--- Data for this task Enclosed Below ---

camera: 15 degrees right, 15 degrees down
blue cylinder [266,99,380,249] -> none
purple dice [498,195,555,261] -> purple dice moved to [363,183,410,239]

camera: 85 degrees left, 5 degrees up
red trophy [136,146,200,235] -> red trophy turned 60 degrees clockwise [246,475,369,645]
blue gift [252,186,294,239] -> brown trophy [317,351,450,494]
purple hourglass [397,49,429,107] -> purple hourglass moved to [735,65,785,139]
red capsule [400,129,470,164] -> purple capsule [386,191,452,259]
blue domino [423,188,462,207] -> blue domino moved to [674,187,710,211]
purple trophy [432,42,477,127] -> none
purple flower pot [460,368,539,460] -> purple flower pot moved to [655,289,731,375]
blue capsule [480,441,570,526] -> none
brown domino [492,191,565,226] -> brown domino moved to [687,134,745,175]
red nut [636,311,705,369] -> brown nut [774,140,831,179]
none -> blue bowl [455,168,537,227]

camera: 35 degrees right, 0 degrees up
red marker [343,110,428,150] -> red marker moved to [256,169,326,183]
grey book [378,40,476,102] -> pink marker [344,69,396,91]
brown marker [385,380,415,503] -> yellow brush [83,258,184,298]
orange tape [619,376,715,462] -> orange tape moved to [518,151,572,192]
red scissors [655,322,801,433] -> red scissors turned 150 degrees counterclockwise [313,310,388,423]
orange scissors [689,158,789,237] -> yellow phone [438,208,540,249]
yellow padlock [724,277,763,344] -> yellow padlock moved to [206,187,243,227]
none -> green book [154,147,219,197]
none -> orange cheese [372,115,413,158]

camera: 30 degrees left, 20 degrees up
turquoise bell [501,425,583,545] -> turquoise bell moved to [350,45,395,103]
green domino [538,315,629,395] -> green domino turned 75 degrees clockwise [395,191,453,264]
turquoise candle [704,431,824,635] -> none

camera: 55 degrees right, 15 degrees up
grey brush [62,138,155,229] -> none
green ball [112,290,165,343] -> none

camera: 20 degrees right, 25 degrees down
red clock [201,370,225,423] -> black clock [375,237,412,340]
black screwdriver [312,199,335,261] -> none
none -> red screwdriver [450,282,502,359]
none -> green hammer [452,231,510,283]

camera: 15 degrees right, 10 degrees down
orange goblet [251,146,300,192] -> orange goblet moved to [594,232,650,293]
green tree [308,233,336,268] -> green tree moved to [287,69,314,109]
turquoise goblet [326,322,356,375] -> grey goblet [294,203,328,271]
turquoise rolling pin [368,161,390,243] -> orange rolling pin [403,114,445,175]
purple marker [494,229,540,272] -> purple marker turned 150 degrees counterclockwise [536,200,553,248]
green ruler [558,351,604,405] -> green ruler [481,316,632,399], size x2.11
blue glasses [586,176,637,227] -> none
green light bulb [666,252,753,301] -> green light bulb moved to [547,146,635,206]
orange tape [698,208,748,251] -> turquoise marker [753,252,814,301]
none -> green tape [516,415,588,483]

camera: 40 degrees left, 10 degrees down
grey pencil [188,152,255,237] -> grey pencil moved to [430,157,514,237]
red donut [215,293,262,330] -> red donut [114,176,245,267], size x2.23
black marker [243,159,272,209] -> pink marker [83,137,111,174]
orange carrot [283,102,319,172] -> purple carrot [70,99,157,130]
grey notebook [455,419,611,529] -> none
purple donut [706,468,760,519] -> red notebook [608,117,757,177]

--- End of Enclosed Data for this task ---

▶ **What the exercise asks**: Print, from the entries above, the line with "none -> red screwdriver [450,282,502,359]", the line with "turquoise rolling pin" and all lines between them, exactly and with nothing else.

▶ **Solution for this problem**:
none -> red screwdriver [450,282,502,359]
none -> green hammer [452,231,510,283]

camera: 15 degrees right, 10 degrees down
orange goblet [251,146,300,192] -> orange goblet moved to [594,232,650,293]
green tree [308,233,336,268] -> green tree moved to [287,69,314,109]
turquoise goblet [326,322,356,375] -> grey goblet [294,203,328,271]
turquoise rolling pin [368,161,390,243] -> orange rolling pin [403,114,445,175]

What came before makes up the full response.